Segment Start: Dataset extract

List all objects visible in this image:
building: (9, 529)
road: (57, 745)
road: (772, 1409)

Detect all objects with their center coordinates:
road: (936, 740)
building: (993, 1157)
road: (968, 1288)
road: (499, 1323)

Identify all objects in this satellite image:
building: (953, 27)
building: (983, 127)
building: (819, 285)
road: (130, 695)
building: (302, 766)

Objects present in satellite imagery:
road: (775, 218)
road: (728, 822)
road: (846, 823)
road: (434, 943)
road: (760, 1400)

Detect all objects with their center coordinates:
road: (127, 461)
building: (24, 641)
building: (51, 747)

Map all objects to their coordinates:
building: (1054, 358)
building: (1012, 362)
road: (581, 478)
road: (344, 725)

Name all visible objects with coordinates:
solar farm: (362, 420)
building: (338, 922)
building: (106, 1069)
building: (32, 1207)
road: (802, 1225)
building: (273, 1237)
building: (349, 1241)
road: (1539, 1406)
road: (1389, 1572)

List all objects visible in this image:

Segment End: Dataset extract

### Task brief:
Every record should be output precisely as it was given.

### The answer:
List all objects visible in this image:
building: (9, 529)
road: (57, 745)
road: (772, 1409)

Detect all objects with their center coordinates:
road: (936, 740)
building: (993, 1157)
road: (968, 1288)
road: (499, 1323)

Identify all objects in this satellite image:
building: (953, 27)
building: (983, 127)
building: (819, 285)
road: (130, 695)
building: (302, 766)

Objects present in satellite imagery:
road: (775, 218)
road: (728, 822)
road: (846, 823)
road: (434, 943)
road: (760, 1400)

Detect all objects with their center coordinates:
road: (127, 461)
building: (24, 641)
building: (51, 747)

Map all objects to their coordinates:
building: (1054, 358)
building: (1012, 362)
road: (581, 478)
road: (344, 725)

Name all visible objects with coordinates:
solar farm: (362, 420)
building: (338, 922)
building: (106, 1069)
building: (32, 1207)
road: (802, 1225)
building: (273, 1237)
building: (349, 1241)
road: (1539, 1406)
road: (1389, 1572)

List all objects visible in this image:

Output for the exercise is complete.